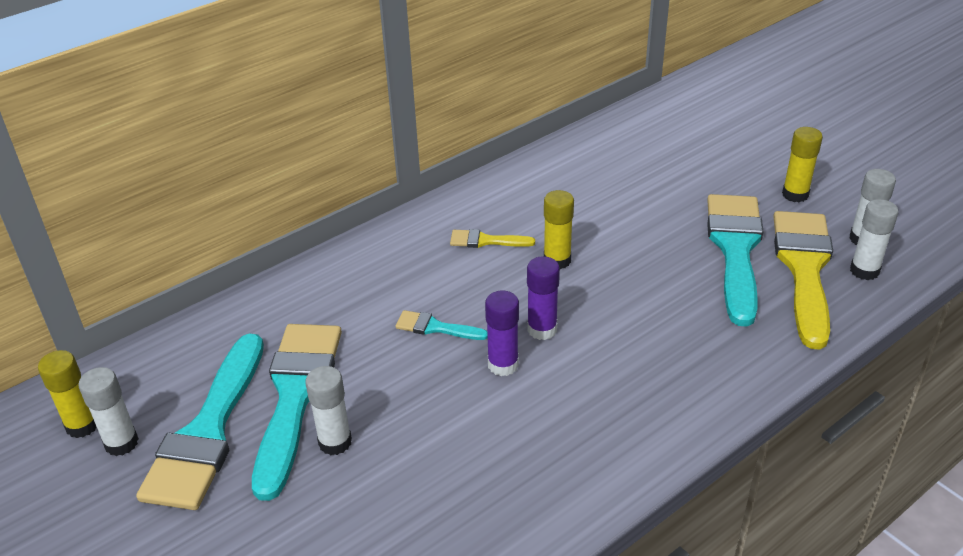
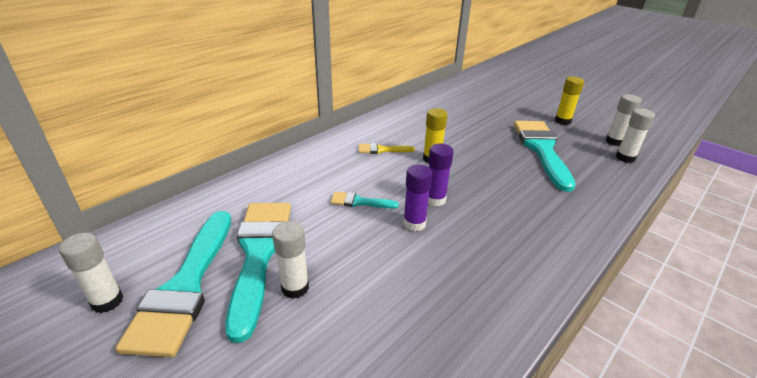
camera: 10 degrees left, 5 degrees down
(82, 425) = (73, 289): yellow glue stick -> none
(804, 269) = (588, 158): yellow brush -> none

---

### Task goal:
Return all the data above as written, leaving out only the pictures.

### Answer to this exercise:
camera: 10 degrees left, 5 degrees down
(82, 425) = (73, 289): yellow glue stick -> none
(804, 269) = (588, 158): yellow brush -> none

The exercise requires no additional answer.